[INSTRUCTIONS TO FOLLOW] From the entries, copy out every line in which the word "camera" is found.

[DATA FOR THIS TASK]
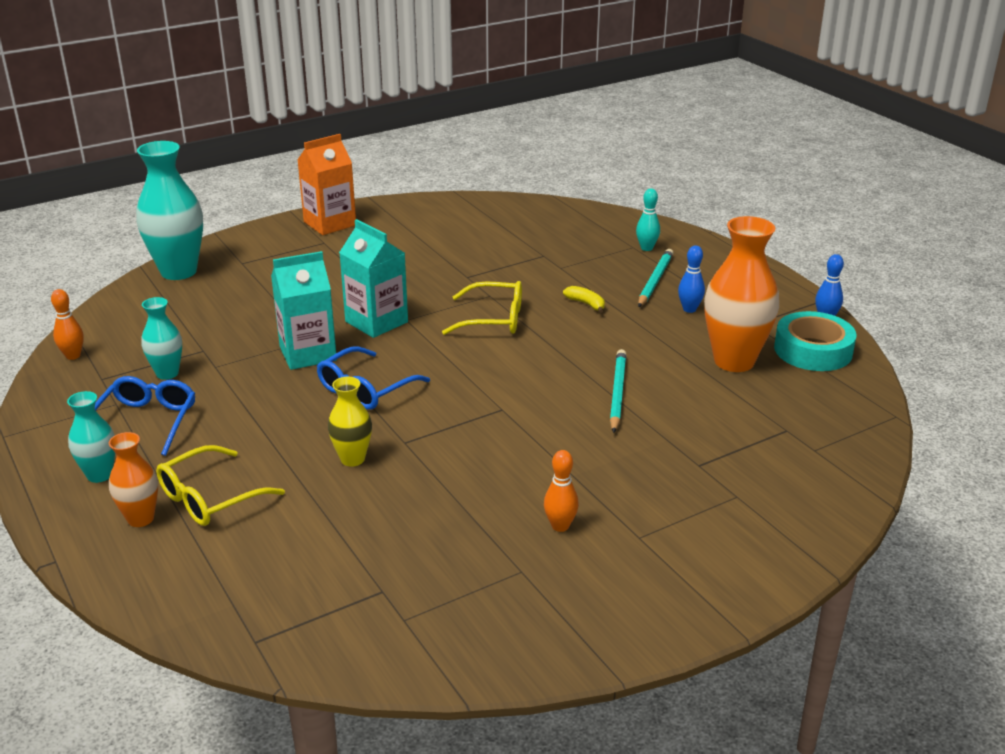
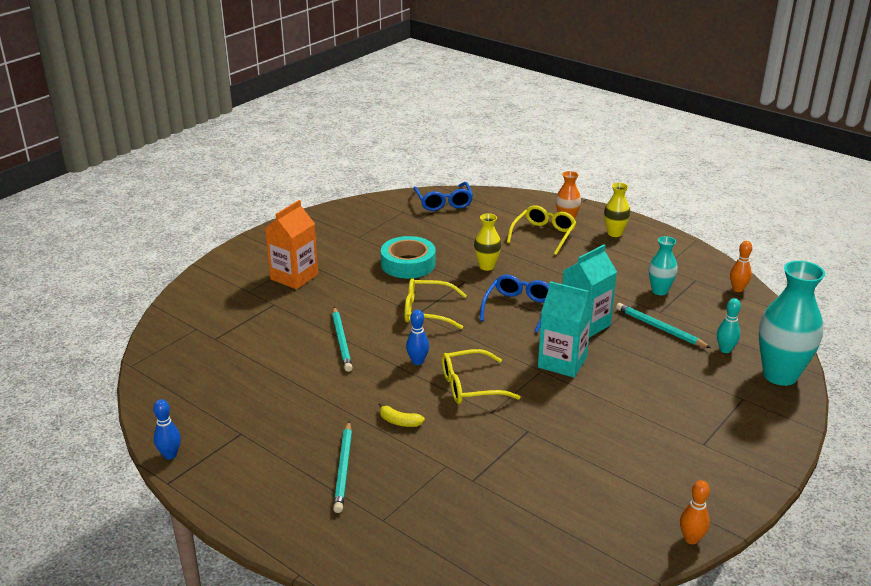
camera: 160 degrees right, 0 degrees up
turquoise vase [67,391,115,483] -> yellow vase [604,183,630,237]
blue glasses [95,376,196,456] -> blue glasses moved to [414,182,473,211]
orange carton [297,134,356,235] -> orange carton moved to [265,200,318,289]
orange bowling pin [544,450,579,532] -> orange bowling pin moved to [680,480,710,544]
turquoise bowling pin [636,188,660,251] -> turquoise bowling pin moved to [717,298,741,353]
blue bowling pin [678,245,705,313] -> blue bowling pin moved to [406,310,429,365]
orange vase [704,216,779,372] -> none
turquoise tape [774,311,857,371] -> turquoise tape moved to [381,236,436,279]
none -> yellow glasses [404,278,467,329]
none -> turquoise pencil [616,303,711,348]

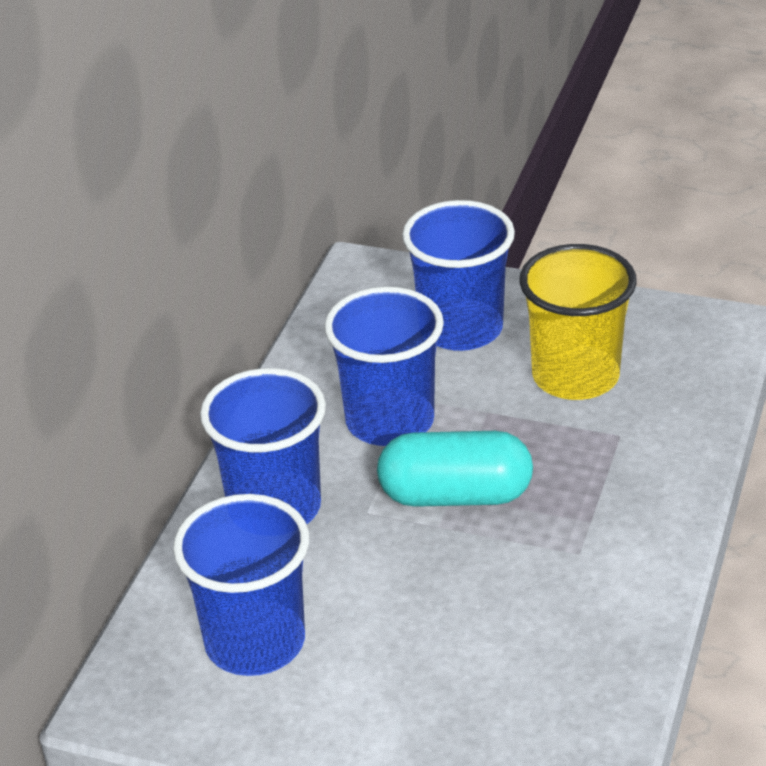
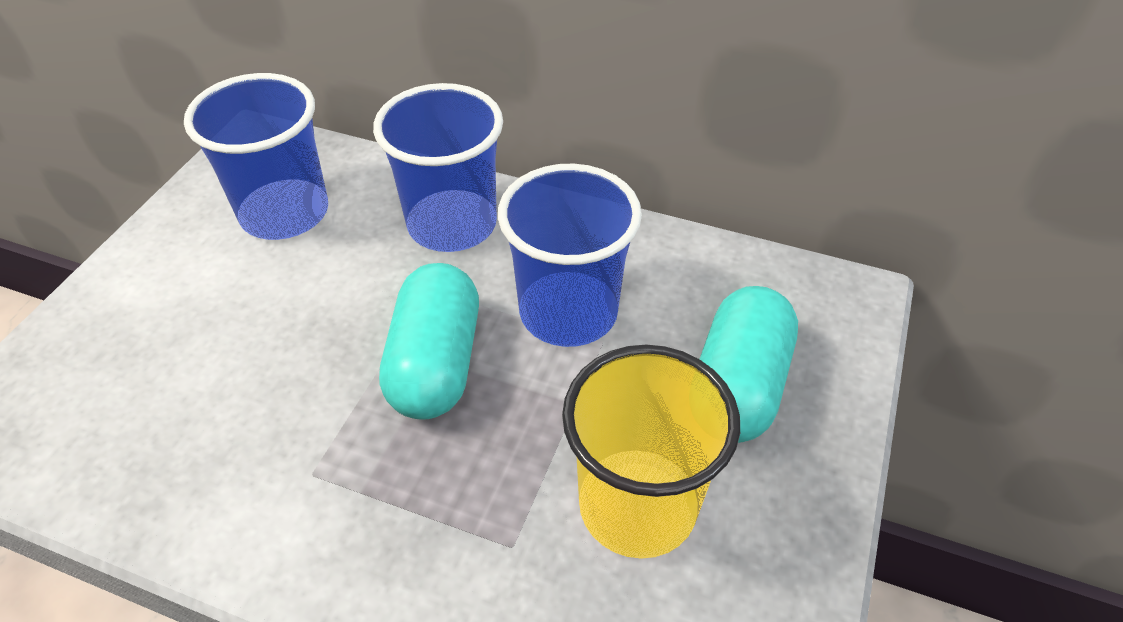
camera: 90 degrees right, 10 degrees up
blue cup [402,200,515,351] -> turquoise capsule [700,286,798,443]

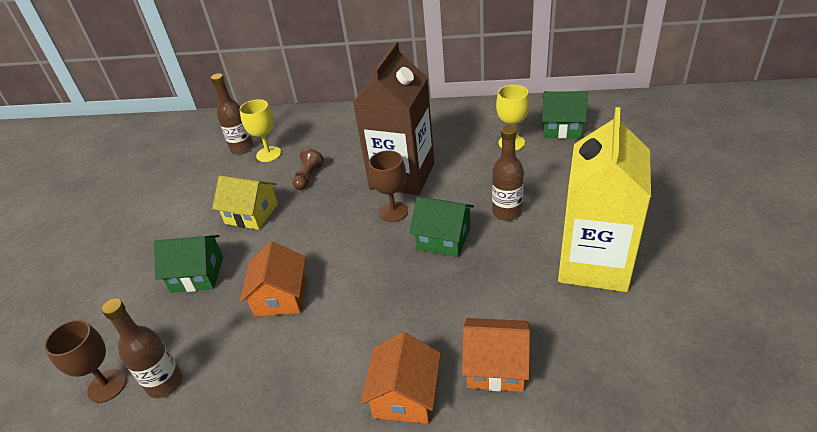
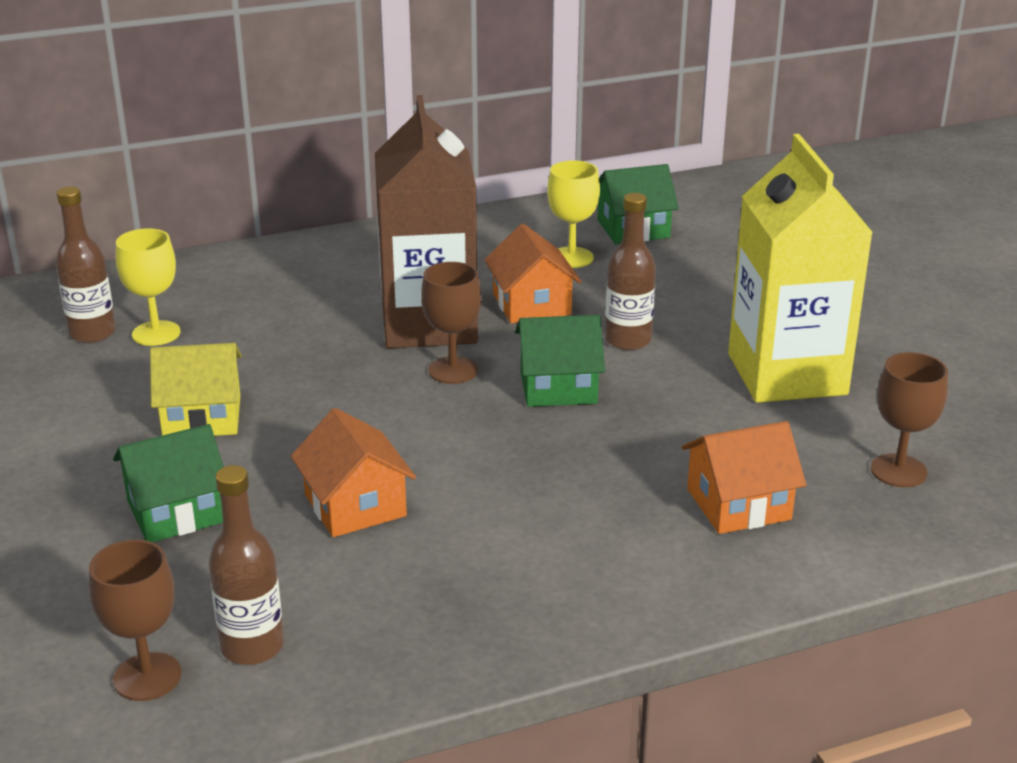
camera: 30 degrees left, 10 degrees down
brown pawn [293,148,324,190] -> none
orange house [361,332,441,424] -> orange house moved to [484,224,581,323]
none -> brown goblet [871,352,948,487]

[RESULT]
camera: 160 degrees right, 0 degrees up
camera: 90 degrees right, 10 degrees up
camera: 30 degrees left, 10 degrees down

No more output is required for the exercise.